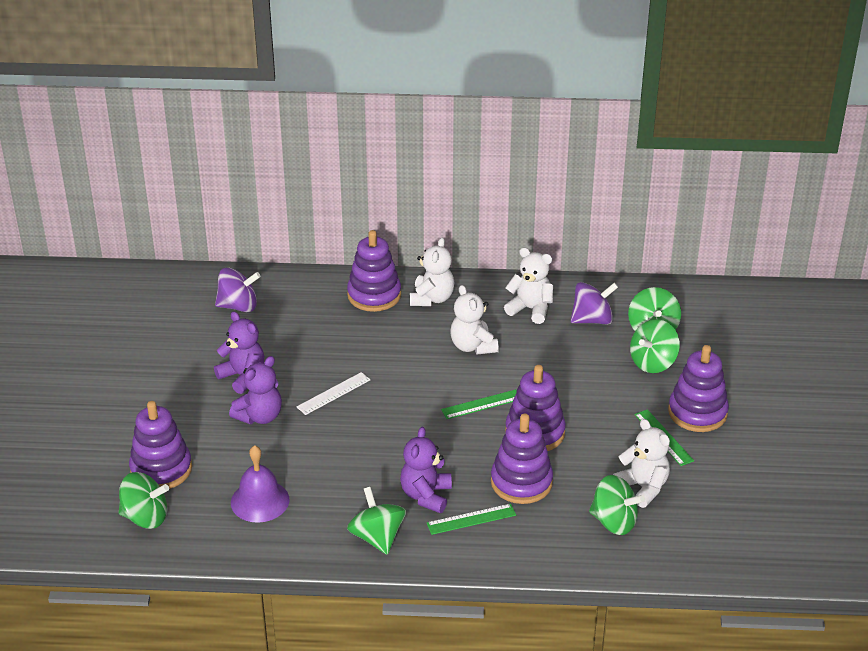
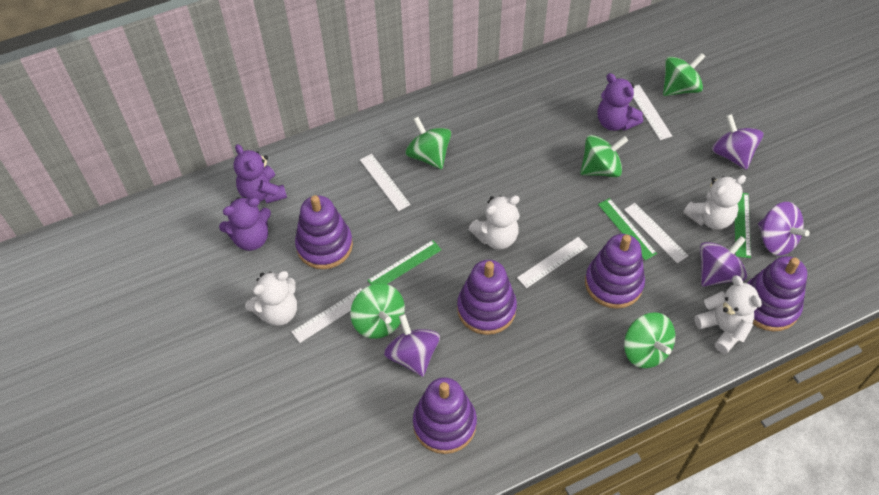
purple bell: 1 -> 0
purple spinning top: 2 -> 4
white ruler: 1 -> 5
...
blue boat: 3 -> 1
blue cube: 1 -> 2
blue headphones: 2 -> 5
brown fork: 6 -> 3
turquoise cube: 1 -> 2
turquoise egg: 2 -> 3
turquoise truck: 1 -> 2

## Task objective:
Return a word-for-word copy of the lines above from the one holding "turquoise cube: 1 -> 2" through the one holding "turquoise truck: 1 -> 2", with both of them included and nothing besides.

## Task response:
turquoise cube: 1 -> 2
turquoise egg: 2 -> 3
turquoise truck: 1 -> 2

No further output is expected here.